■ TASK ITEM
Only the lines that include "degrees" should be copied from the data below.

■ INFORMATION SHOWN
☆ ☆ ☆

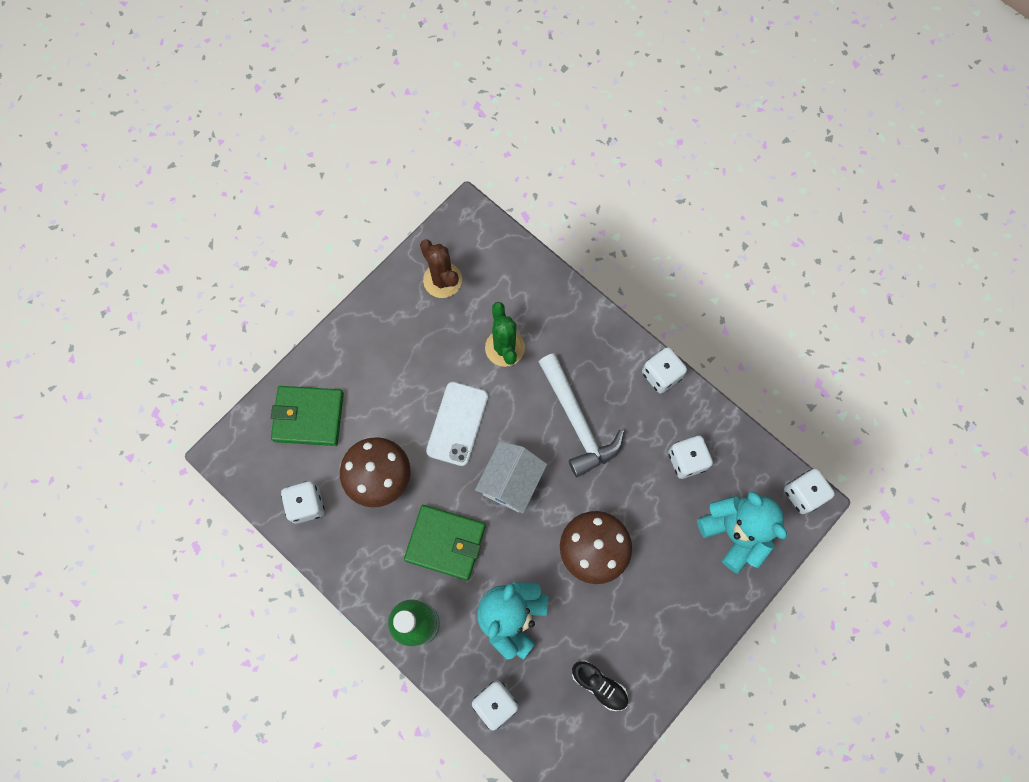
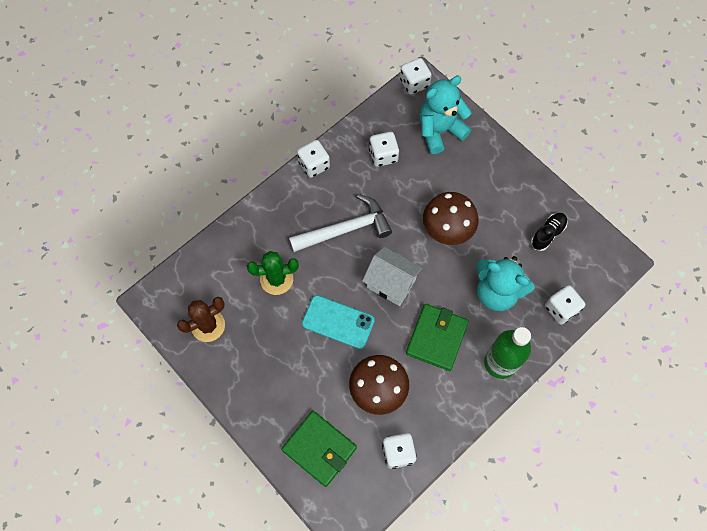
camera: 85 degrees left, 5 degrees down
(308, 417) = (319, 449): green wallet -> green wallet turned 60 degrees counterclockwise
(457, 423) = (338, 322): white phone -> turquoise phone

☆ ☆ ☆

■ WRITTEN ANSWER
camera: 85 degrees left, 5 degrees down
(308, 417) = (319, 449): green wallet -> green wallet turned 60 degrees counterclockwise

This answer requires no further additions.